- Assignment:
The listing that follows must be retyped exactly, without its pictures.
Supplied entries below:
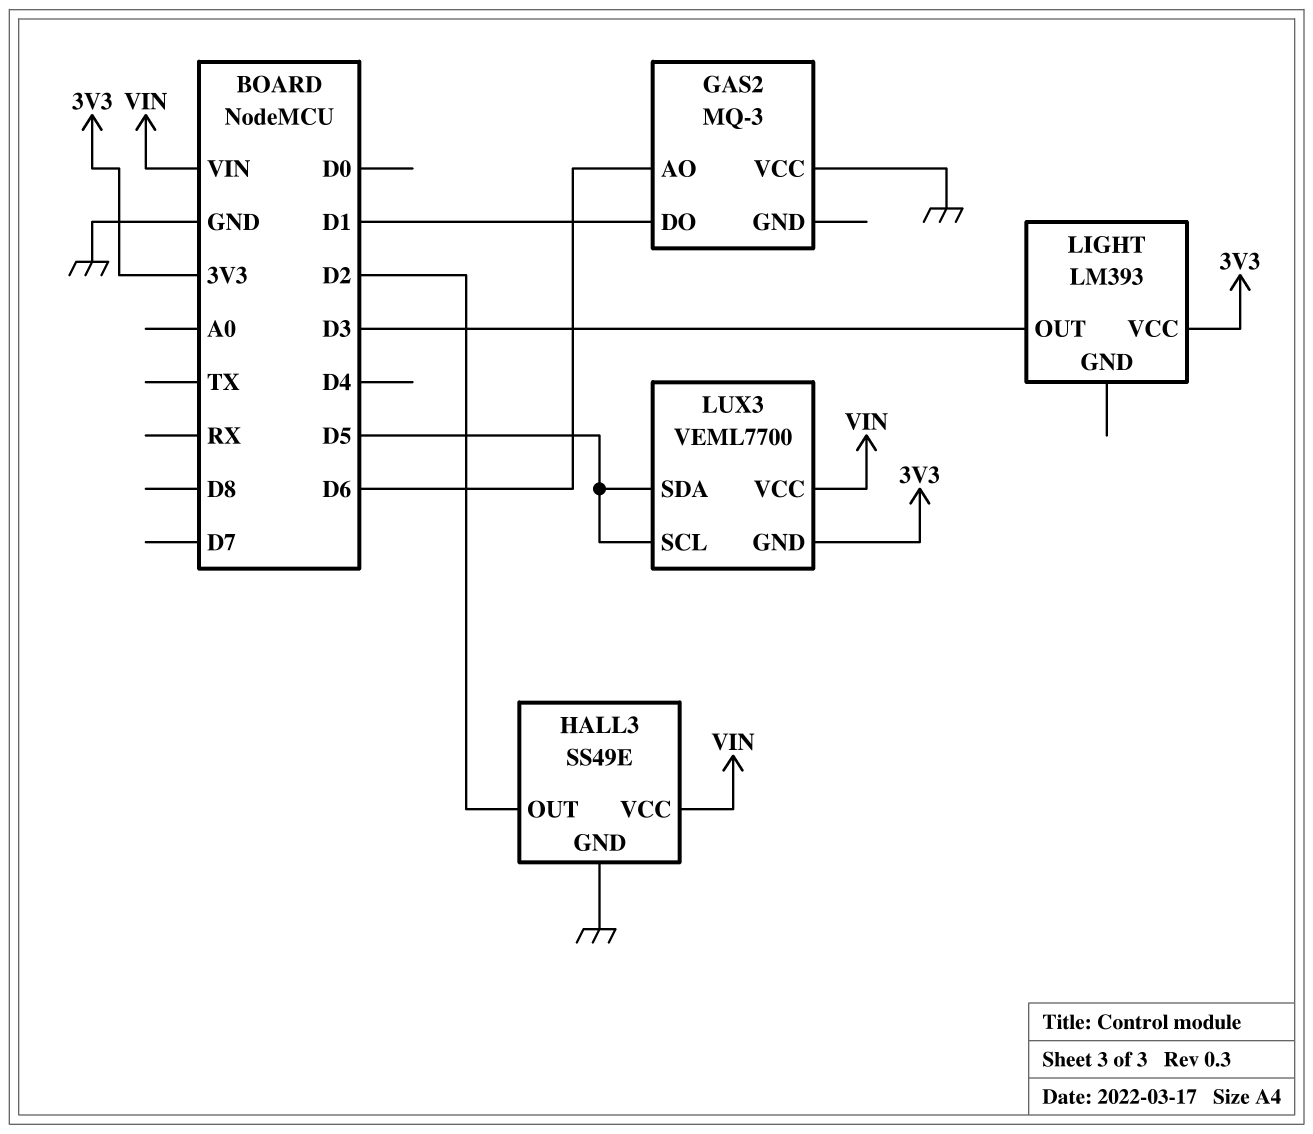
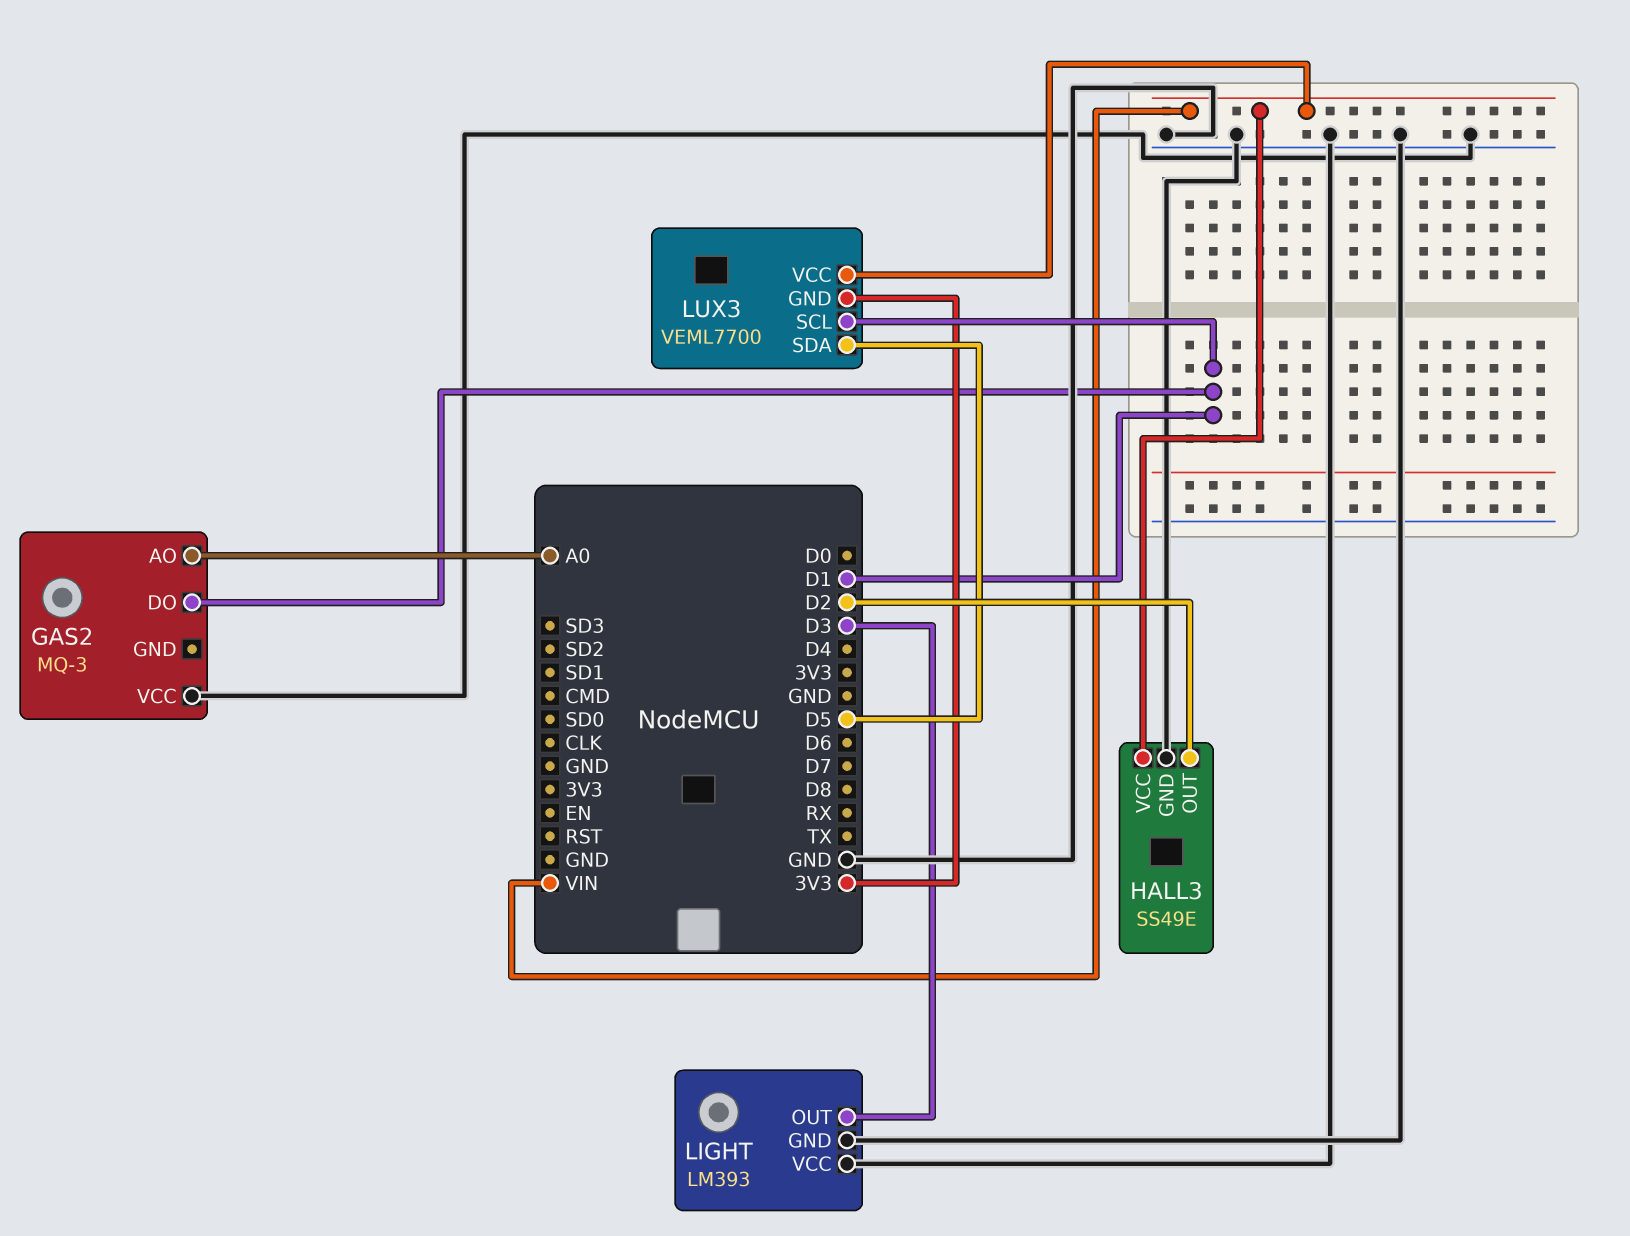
GAS2 pin AO: D6 -> A0
LIGHT pin GND: none -> GND
LIGHT pin VCC: 3V3 -> GND
LUX3 pin SCL: D5 -> D1

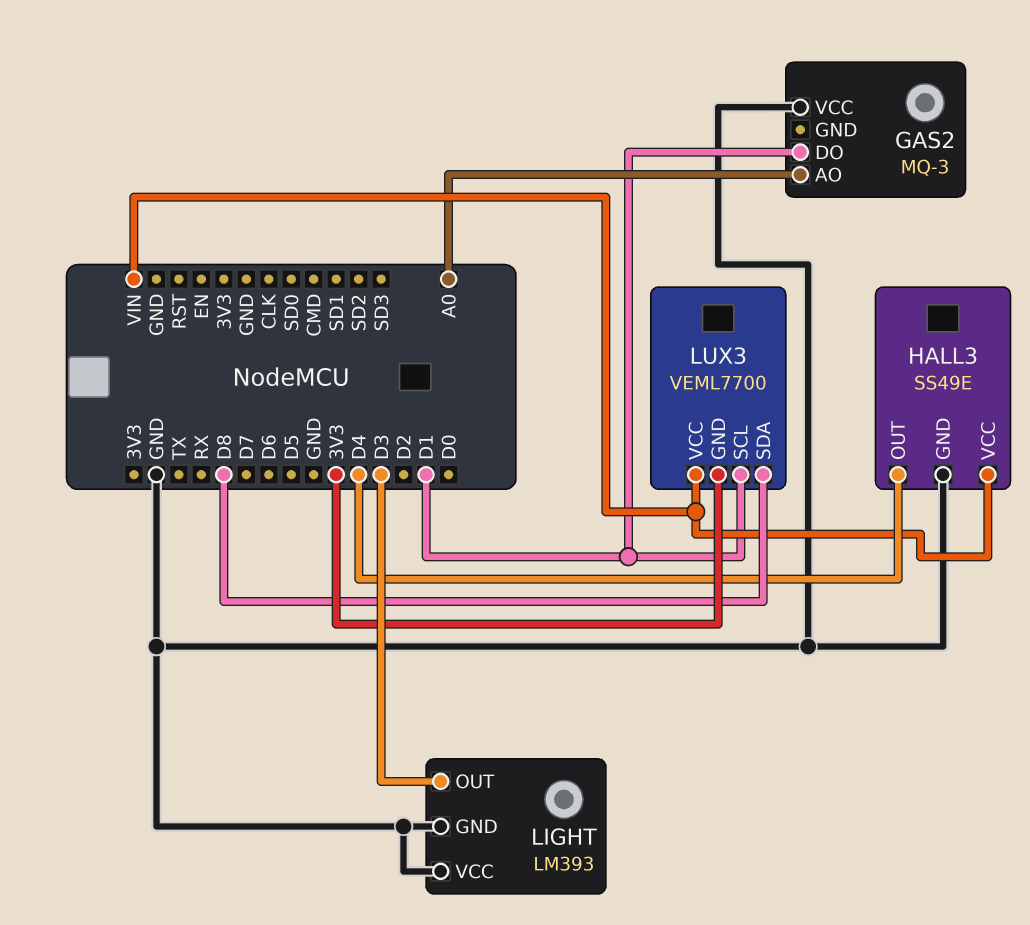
HALL3 pin OUT: D2 -> D4
LUX3 pin SDA: D5 -> D8

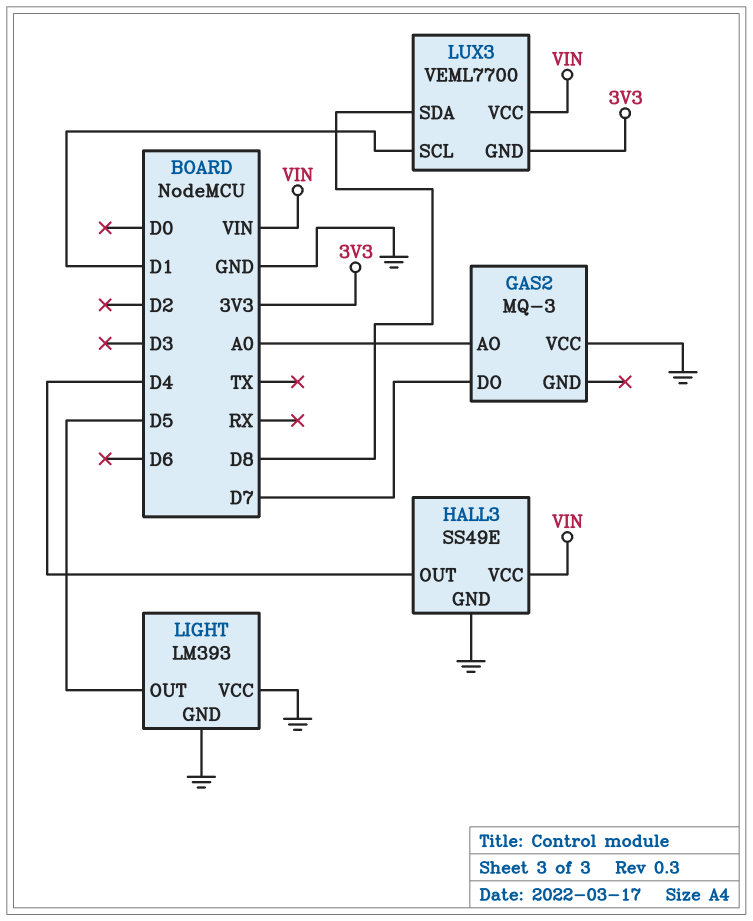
GAS2 pin DO: D1 -> D7
LIGHT pin OUT: D3 -> D5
End of Supplied entries.
- Answer box:
GAS2 pin AO: D6 -> A0
LIGHT pin GND: none -> GND
LIGHT pin VCC: 3V3 -> GND
LUX3 pin SCL: D5 -> D1

HALL3 pin OUT: D2 -> D4
LUX3 pin SDA: D5 -> D8

GAS2 pin DO: D1 -> D7
LIGHT pin OUT: D3 -> D5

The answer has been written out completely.